── Data records ──

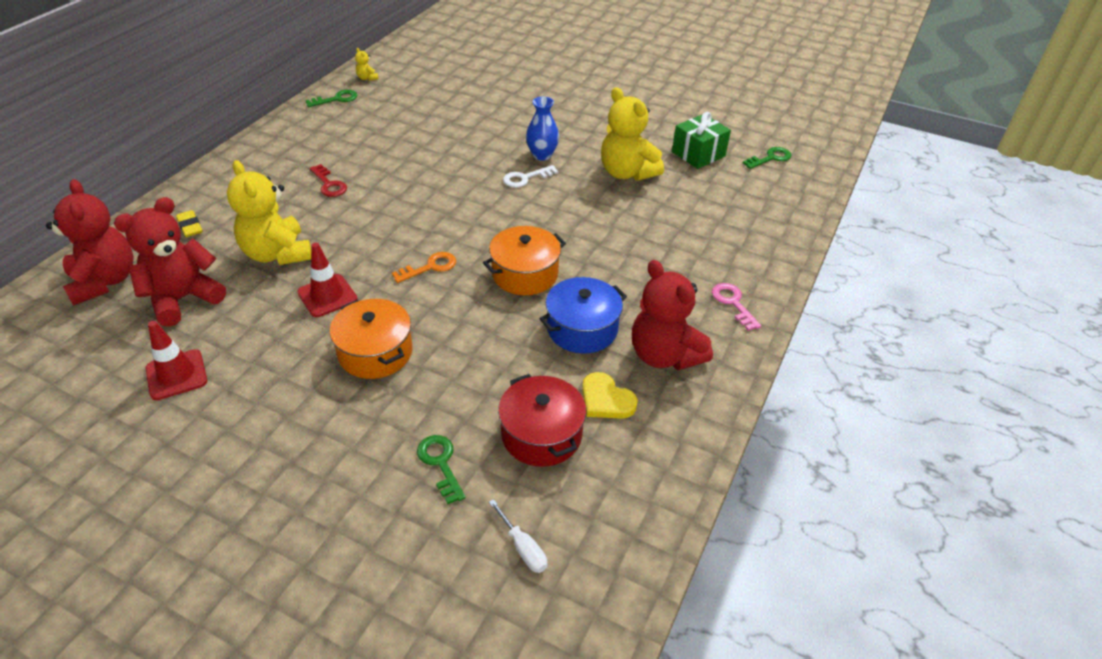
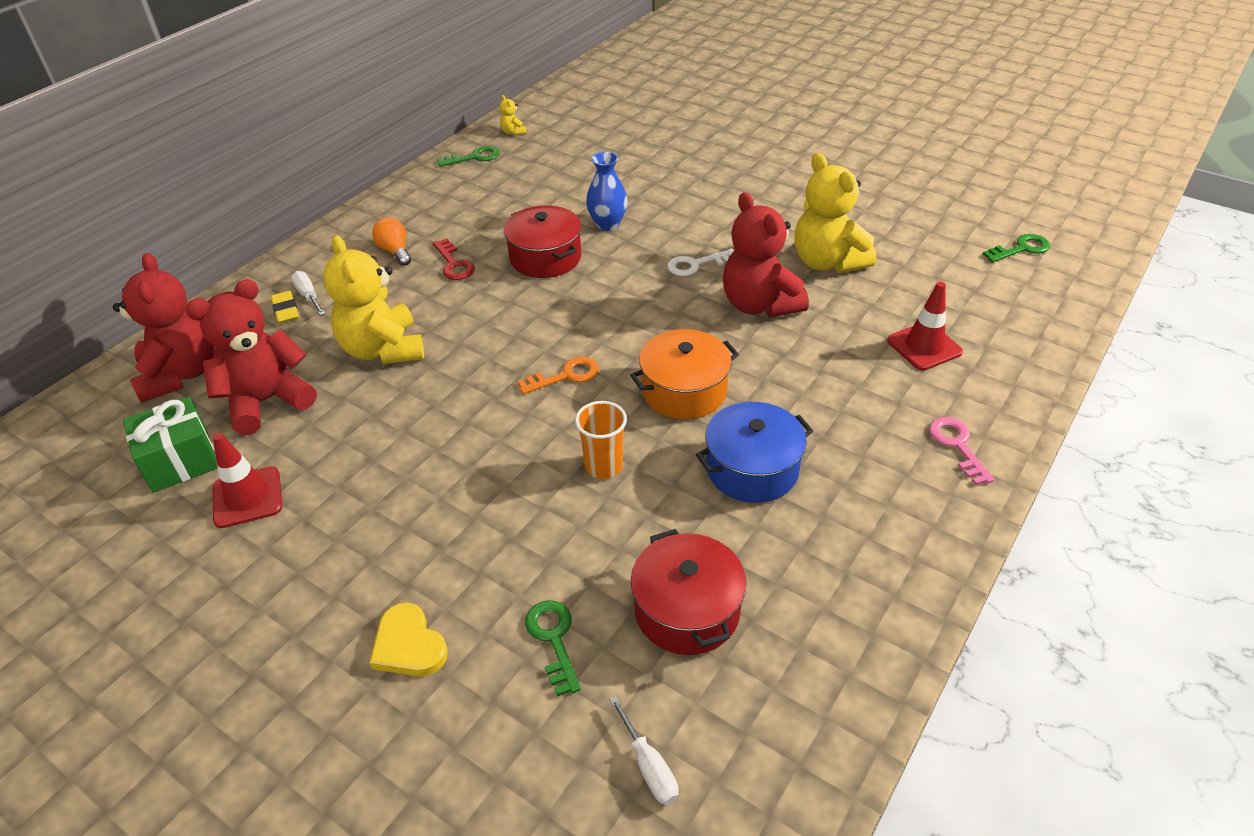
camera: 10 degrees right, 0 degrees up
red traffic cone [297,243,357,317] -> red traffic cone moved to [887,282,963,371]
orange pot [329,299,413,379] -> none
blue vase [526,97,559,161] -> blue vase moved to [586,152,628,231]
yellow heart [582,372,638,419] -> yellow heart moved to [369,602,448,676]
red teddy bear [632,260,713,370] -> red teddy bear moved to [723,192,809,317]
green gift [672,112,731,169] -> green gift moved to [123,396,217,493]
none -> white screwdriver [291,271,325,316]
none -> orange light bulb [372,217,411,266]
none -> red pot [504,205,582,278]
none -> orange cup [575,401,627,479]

───

Some lines in the records above contain "none". Count them and give the number only.

5